→ **Description of the task**
Below are the entries; count the lines in them that contain the word "green" and give only the number.
───── Extracted records ─────
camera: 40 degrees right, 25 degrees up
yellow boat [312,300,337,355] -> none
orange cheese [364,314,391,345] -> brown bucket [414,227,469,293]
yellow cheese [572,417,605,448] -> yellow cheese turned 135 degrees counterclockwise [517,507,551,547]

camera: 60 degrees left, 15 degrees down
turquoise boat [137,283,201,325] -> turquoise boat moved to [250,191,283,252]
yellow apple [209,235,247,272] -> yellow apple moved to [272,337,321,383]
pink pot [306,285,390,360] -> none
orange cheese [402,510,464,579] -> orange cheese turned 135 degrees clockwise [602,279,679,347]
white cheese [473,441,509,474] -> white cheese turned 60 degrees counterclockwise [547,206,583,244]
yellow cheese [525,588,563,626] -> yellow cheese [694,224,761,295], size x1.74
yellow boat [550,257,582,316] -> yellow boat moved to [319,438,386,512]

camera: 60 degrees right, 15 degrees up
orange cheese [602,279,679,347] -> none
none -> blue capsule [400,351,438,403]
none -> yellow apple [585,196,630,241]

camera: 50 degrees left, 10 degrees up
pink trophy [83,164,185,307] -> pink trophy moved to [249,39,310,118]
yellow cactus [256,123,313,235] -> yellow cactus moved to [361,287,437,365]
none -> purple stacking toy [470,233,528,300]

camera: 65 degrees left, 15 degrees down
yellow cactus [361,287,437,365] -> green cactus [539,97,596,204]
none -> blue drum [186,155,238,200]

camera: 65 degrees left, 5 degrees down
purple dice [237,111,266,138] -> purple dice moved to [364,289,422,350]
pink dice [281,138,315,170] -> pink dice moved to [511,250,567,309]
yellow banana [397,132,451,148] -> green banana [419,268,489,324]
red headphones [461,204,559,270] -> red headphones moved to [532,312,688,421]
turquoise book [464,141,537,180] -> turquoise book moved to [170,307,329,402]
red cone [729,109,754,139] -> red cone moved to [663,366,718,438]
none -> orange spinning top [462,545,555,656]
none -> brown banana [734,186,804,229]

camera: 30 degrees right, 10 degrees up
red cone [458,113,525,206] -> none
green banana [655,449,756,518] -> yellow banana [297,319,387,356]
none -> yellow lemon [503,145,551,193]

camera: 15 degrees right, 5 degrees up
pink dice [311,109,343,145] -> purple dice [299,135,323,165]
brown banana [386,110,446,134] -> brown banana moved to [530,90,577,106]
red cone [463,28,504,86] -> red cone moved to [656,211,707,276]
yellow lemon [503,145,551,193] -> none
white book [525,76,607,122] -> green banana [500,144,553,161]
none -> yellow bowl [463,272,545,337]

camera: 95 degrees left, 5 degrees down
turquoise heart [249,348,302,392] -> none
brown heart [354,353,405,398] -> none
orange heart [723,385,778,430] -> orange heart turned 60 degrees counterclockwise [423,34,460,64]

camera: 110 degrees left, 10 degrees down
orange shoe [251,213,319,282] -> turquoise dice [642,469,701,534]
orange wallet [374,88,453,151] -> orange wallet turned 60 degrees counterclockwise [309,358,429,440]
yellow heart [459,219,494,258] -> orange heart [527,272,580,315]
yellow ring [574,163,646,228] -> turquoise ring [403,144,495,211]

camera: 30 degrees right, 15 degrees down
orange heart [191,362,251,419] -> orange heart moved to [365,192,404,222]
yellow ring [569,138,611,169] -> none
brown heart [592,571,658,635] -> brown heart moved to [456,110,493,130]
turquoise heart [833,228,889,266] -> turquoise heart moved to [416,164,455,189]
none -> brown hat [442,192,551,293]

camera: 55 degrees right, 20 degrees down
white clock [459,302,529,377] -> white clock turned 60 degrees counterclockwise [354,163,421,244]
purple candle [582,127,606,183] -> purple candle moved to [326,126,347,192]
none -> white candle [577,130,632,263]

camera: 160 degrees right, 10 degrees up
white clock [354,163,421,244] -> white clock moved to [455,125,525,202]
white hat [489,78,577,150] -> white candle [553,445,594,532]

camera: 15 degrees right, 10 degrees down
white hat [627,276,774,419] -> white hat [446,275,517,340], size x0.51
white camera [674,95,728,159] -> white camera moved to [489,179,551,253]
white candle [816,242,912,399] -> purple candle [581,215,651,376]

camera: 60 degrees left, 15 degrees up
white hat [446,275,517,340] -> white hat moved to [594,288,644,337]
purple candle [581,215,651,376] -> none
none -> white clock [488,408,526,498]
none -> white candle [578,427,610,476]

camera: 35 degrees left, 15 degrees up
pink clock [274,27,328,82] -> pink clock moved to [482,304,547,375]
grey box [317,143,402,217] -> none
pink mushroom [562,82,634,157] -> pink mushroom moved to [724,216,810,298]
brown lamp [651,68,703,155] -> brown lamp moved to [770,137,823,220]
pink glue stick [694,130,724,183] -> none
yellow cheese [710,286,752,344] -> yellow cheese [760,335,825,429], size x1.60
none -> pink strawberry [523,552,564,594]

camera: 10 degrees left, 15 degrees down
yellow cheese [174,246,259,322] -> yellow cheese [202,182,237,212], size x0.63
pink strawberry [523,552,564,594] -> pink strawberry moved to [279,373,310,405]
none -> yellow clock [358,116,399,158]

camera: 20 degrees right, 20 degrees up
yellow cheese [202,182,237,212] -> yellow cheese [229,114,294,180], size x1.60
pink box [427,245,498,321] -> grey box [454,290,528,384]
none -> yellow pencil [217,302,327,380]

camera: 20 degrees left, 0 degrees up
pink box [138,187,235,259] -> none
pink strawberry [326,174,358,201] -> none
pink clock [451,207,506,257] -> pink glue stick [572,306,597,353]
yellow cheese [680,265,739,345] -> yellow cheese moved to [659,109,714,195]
─────
→ **Response box**
4